● **Task directions**
Search the entries below for the word "dice" and copy every line where it appears.

Scene image comparisons:
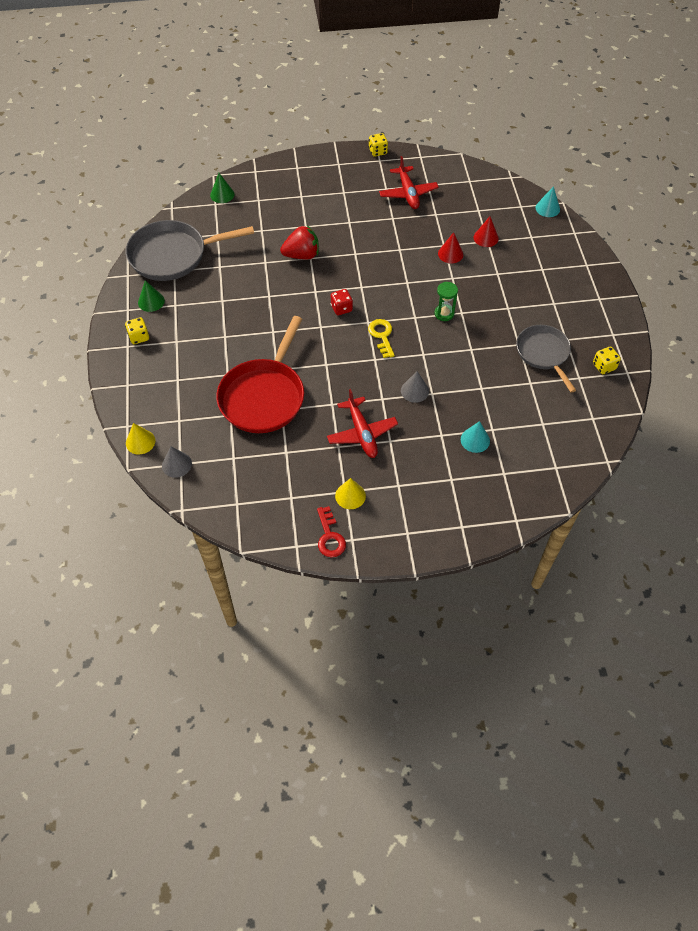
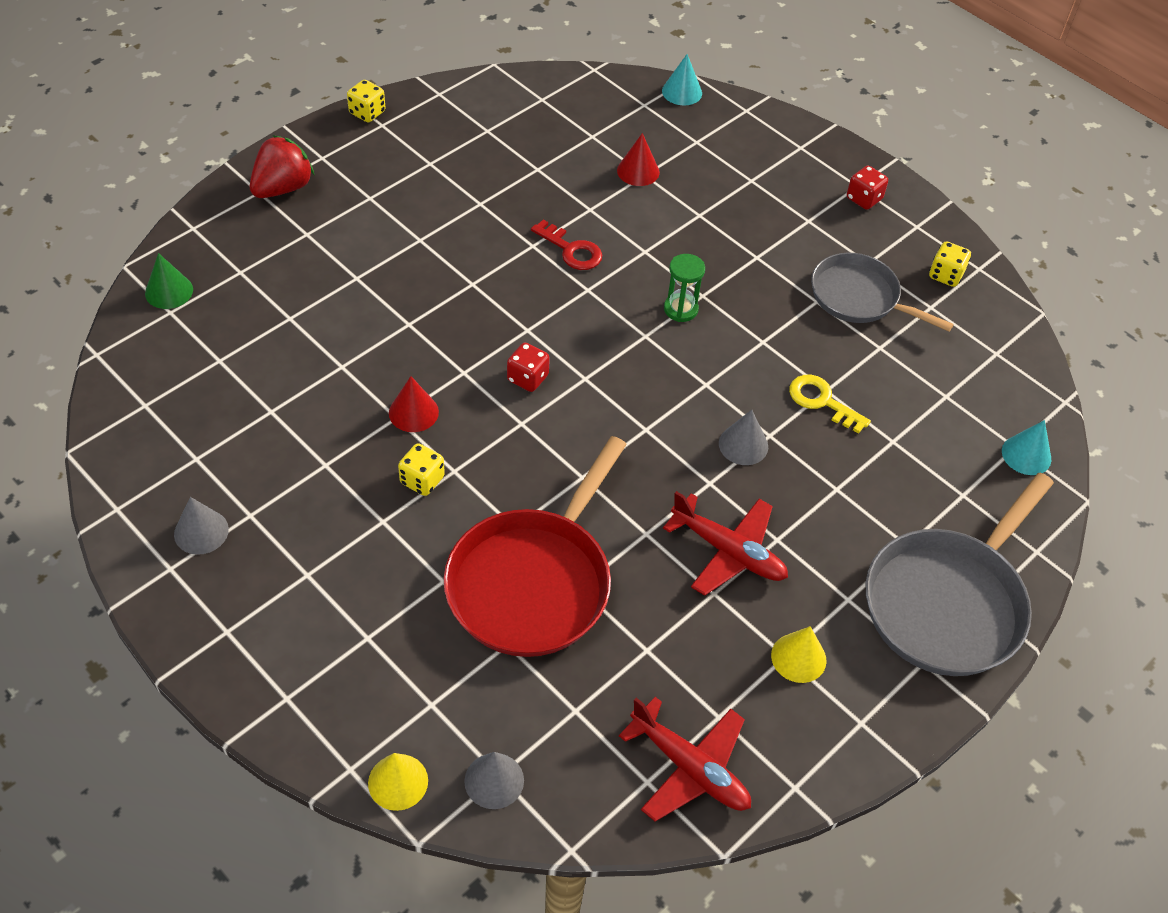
camera: 40 degrees left, 5 degrees down
(139, 337) = (234, 604): yellow dice -> yellow dice (422, 480)
(151, 301) = (201, 531): green cone -> grey cone
(173, 255) = (170, 433): grey pan -> grey pan (948, 602)
(264, 396) = (533, 582): red pan -> red pan turned 45 degrees clockwise
(302, 255) = (392, 326): red strawberry -> red strawberry (283, 188)
(330, 537) = (827, 740): red key -> red key (571, 250)
(382, 336) = (624, 388): yellow key -> yellow key (822, 401)
(408, 193) = (469, 156): red plane -> red plane (690, 768)
(450, 254) = (610, 217): red cone -> red cone (413, 412)
(475, 440) = (885, 469): turquoise cone -> turquoise cone (1026, 455)
(596, 307) = (864, 199): none -> red dice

● **Output of the exercise**
(139, 337) = (234, 604): yellow dice -> yellow dice (422, 480)
(596, 307) = (864, 199): none -> red dice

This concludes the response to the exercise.